Request:
Quote all of the following material word for word, keeping every line as it appears.

Material from a spatial question set:
■ ■ ■ ■ ■

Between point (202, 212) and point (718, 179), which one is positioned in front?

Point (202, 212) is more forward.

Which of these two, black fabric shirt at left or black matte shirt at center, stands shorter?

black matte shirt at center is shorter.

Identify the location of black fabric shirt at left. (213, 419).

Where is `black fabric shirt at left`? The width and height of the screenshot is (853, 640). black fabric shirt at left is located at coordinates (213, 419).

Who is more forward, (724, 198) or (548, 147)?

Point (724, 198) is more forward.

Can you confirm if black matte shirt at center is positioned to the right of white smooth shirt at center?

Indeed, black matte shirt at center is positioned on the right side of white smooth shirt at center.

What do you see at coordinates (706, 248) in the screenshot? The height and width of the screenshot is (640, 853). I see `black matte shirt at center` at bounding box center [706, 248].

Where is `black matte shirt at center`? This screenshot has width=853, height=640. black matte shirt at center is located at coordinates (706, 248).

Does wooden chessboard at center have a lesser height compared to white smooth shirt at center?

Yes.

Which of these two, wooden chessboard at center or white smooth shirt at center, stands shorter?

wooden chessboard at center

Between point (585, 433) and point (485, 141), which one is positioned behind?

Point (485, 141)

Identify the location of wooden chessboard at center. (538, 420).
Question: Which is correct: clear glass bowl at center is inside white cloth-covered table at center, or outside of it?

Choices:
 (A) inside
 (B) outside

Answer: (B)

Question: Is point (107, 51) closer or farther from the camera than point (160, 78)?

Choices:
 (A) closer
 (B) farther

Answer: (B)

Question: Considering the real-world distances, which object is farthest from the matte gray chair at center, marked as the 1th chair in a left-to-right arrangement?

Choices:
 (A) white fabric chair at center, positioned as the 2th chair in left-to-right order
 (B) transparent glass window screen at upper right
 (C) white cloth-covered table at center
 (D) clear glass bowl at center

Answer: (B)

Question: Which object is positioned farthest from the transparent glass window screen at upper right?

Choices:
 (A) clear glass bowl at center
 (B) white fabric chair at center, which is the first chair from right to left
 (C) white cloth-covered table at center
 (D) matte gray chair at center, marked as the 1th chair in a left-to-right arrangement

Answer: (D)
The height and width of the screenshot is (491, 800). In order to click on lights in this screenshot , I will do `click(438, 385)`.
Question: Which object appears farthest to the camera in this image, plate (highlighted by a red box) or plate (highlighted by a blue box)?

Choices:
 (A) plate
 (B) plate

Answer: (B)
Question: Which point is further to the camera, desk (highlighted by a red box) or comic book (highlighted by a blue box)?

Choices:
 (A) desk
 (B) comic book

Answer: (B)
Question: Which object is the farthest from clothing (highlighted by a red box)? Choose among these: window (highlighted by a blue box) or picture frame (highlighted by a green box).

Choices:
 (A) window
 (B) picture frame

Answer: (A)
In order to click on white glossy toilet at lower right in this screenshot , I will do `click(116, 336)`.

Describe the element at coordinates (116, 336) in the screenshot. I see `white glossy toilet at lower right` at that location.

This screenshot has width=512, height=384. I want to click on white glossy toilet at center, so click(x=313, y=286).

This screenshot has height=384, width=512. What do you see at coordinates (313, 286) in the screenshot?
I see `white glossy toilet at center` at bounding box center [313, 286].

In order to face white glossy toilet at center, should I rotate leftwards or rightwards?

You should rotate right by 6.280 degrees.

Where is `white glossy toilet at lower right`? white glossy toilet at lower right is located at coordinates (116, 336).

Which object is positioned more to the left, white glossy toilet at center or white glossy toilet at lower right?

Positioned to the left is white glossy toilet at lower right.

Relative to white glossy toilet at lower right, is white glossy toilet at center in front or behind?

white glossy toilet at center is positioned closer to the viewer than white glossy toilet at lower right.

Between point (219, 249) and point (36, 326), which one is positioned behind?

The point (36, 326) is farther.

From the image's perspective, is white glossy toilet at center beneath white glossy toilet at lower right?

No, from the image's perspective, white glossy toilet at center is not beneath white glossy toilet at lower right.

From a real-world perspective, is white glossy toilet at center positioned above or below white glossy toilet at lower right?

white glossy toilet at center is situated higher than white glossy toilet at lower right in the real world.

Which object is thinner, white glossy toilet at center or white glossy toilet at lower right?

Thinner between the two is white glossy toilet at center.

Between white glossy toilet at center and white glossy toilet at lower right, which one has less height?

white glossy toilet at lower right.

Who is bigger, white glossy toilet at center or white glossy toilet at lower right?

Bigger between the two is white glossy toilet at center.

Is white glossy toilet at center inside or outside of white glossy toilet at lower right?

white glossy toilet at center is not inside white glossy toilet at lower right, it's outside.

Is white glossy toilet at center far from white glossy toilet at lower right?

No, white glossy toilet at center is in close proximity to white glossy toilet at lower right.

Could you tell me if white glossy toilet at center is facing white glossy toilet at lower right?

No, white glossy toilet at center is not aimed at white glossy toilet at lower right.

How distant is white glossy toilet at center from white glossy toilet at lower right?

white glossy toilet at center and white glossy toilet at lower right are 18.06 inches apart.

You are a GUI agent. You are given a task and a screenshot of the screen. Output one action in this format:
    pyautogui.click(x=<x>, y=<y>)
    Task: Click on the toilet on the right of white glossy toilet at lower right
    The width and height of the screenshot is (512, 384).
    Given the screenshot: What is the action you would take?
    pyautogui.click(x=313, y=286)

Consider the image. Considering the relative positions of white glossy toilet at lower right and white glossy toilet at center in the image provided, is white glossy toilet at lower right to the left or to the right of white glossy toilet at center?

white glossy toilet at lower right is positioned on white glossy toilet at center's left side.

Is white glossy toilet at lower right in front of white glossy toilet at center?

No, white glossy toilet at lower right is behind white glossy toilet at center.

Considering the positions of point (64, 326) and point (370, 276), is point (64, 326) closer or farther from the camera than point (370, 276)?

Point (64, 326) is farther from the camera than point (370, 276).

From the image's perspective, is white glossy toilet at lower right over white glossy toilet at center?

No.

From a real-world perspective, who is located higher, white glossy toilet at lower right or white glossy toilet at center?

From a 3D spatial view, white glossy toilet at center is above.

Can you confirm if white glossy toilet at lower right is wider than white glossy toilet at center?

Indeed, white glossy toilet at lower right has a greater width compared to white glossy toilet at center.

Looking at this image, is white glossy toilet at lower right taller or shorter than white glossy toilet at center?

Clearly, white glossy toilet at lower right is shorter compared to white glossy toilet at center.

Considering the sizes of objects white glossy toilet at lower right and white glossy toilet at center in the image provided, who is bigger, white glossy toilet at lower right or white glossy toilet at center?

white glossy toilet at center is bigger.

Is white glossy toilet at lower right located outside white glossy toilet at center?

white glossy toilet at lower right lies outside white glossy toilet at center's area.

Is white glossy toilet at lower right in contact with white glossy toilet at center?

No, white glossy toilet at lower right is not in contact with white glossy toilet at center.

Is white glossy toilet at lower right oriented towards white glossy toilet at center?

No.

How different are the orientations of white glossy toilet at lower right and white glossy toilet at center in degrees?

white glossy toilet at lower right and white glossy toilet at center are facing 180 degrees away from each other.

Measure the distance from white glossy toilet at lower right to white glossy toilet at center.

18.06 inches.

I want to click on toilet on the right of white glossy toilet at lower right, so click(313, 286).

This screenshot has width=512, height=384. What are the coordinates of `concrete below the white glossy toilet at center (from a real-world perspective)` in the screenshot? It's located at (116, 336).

■ ■ ■ ■ ■

The response:
Between point (202, 212) and point (718, 179), which one is positioned in front?

Point (202, 212) is more forward.

Which of these two, black fabric shirt at left or black matte shirt at center, stands shorter?

black matte shirt at center is shorter.

Identify the location of black fabric shirt at left. (213, 419).

Where is `black fabric shirt at left`? The width and height of the screenshot is (853, 640). black fabric shirt at left is located at coordinates (213, 419).

Who is more forward, (724, 198) or (548, 147)?

Point (724, 198) is more forward.

Can you confirm if black matte shirt at center is positioned to the right of white smooth shirt at center?

Indeed, black matte shirt at center is positioned on the right side of white smooth shirt at center.

What do you see at coordinates (706, 248) in the screenshot? The height and width of the screenshot is (640, 853). I see `black matte shirt at center` at bounding box center [706, 248].

Where is `black matte shirt at center`? This screenshot has width=853, height=640. black matte shirt at center is located at coordinates (706, 248).

Does wooden chessboard at center have a lesser height compared to white smooth shirt at center?

Yes.

Which of these two, wooden chessboard at center or white smooth shirt at center, stands shorter?

wooden chessboard at center

Between point (585, 433) and point (485, 141), which one is positioned behind?

Point (485, 141)

Identify the location of wooden chessboard at center. (538, 420).
Question: Which is correct: clear glass bowl at center is inside white cloth-covered table at center, or outside of it?

Choices:
 (A) inside
 (B) outside

Answer: (B)

Question: Is point (107, 51) closer or farther from the camera than point (160, 78)?

Choices:
 (A) closer
 (B) farther

Answer: (B)

Question: Considering the real-world distances, which object is farthest from the matte gray chair at center, marked as the 1th chair in a left-to-right arrangement?

Choices:
 (A) white fabric chair at center, positioned as the 2th chair in left-to-right order
 (B) transparent glass window screen at upper right
 (C) white cloth-covered table at center
 (D) clear glass bowl at center

Answer: (B)

Question: Which object is positioned farthest from the transparent glass window screen at upper right?

Choices:
 (A) clear glass bowl at center
 (B) white fabric chair at center, which is the first chair from right to left
 (C) white cloth-covered table at center
 (D) matte gray chair at center, marked as the 1th chair in a left-to-right arrangement

Answer: (D)
The height and width of the screenshot is (491, 800). In order to click on lights in this screenshot , I will do `click(438, 385)`.
Question: Which object appears farthest to the camera in this image, plate (highlighted by a red box) or plate (highlighted by a blue box)?

Choices:
 (A) plate
 (B) plate

Answer: (B)
Question: Which point is further to the camera, desk (highlighted by a red box) or comic book (highlighted by a blue box)?

Choices:
 (A) desk
 (B) comic book

Answer: (B)
Question: Which object is the farthest from clothing (highlighted by a red box)? Choose among these: window (highlighted by a blue box) or picture frame (highlighted by a green box).

Choices:
 (A) window
 (B) picture frame

Answer: (A)
In order to click on white glossy toilet at lower right in this screenshot , I will do `click(116, 336)`.

Describe the element at coordinates (116, 336) in the screenshot. I see `white glossy toilet at lower right` at that location.

This screenshot has width=512, height=384. I want to click on white glossy toilet at center, so click(x=313, y=286).

This screenshot has height=384, width=512. What do you see at coordinates (313, 286) in the screenshot?
I see `white glossy toilet at center` at bounding box center [313, 286].

In order to face white glossy toilet at center, should I rotate leftwards or rightwards?

You should rotate right by 6.280 degrees.

Where is `white glossy toilet at lower right`? white glossy toilet at lower right is located at coordinates (116, 336).

Which object is positioned more to the left, white glossy toilet at center or white glossy toilet at lower right?

Positioned to the left is white glossy toilet at lower right.

Relative to white glossy toilet at lower right, is white glossy toilet at center in front or behind?

white glossy toilet at center is positioned closer to the viewer than white glossy toilet at lower right.

Between point (219, 249) and point (36, 326), which one is positioned behind?

The point (36, 326) is farther.

From the image's perspective, is white glossy toilet at center beneath white glossy toilet at lower right?

No, from the image's perspective, white glossy toilet at center is not beneath white glossy toilet at lower right.

From a real-world perspective, is white glossy toilet at center positioned above or below white glossy toilet at lower right?

white glossy toilet at center is situated higher than white glossy toilet at lower right in the real world.

Which object is thinner, white glossy toilet at center or white glossy toilet at lower right?

Thinner between the two is white glossy toilet at center.

Between white glossy toilet at center and white glossy toilet at lower right, which one has less height?

white glossy toilet at lower right.

Who is bigger, white glossy toilet at center or white glossy toilet at lower right?

Bigger between the two is white glossy toilet at center.

Is white glossy toilet at center inside or outside of white glossy toilet at lower right?

white glossy toilet at center is not inside white glossy toilet at lower right, it's outside.

Is white glossy toilet at center far from white glossy toilet at lower right?

No, white glossy toilet at center is in close proximity to white glossy toilet at lower right.

Could you tell me if white glossy toilet at center is facing white glossy toilet at lower right?

No, white glossy toilet at center is not aimed at white glossy toilet at lower right.

How distant is white glossy toilet at center from white glossy toilet at lower right?

white glossy toilet at center and white glossy toilet at lower right are 18.06 inches apart.

You are a GUI agent. You are given a task and a screenshot of the screen. Output one action in this format:
    pyautogui.click(x=<x>, y=<y>)
    Task: Click on the toilet on the right of white glossy toilet at lower right
    The width and height of the screenshot is (512, 384).
    Given the screenshot: What is the action you would take?
    pyautogui.click(x=313, y=286)

Consider the image. Considering the relative positions of white glossy toilet at lower right and white glossy toilet at center in the image provided, is white glossy toilet at lower right to the left or to the right of white glossy toilet at center?

white glossy toilet at lower right is positioned on white glossy toilet at center's left side.

Is white glossy toilet at lower right in front of white glossy toilet at center?

No, white glossy toilet at lower right is behind white glossy toilet at center.

Considering the positions of point (64, 326) and point (370, 276), is point (64, 326) closer or farther from the camera than point (370, 276)?

Point (64, 326) is farther from the camera than point (370, 276).

From the image's perspective, is white glossy toilet at lower right over white glossy toilet at center?

No.

From a real-world perspective, who is located higher, white glossy toilet at lower right or white glossy toilet at center?

From a 3D spatial view, white glossy toilet at center is above.

Can you confirm if white glossy toilet at lower right is wider than white glossy toilet at center?

Indeed, white glossy toilet at lower right has a greater width compared to white glossy toilet at center.

Looking at this image, is white glossy toilet at lower right taller or shorter than white glossy toilet at center?

Clearly, white glossy toilet at lower right is shorter compared to white glossy toilet at center.

Considering the sizes of objects white glossy toilet at lower right and white glossy toilet at center in the image provided, who is bigger, white glossy toilet at lower right or white glossy toilet at center?

white glossy toilet at center is bigger.

Is white glossy toilet at lower right located outside white glossy toilet at center?

white glossy toilet at lower right lies outside white glossy toilet at center's area.

Is white glossy toilet at lower right in contact with white glossy toilet at center?

No, white glossy toilet at lower right is not in contact with white glossy toilet at center.

Is white glossy toilet at lower right oriented towards white glossy toilet at center?

No.

How different are the orientations of white glossy toilet at lower right and white glossy toilet at center in degrees?

white glossy toilet at lower right and white glossy toilet at center are facing 180 degrees away from each other.

Measure the distance from white glossy toilet at lower right to white glossy toilet at center.

18.06 inches.

I want to click on toilet on the right of white glossy toilet at lower right, so click(313, 286).

This screenshot has width=512, height=384. What are the coordinates of `concrete below the white glossy toilet at center (from a real-world perspective)` in the screenshot? It's located at (116, 336).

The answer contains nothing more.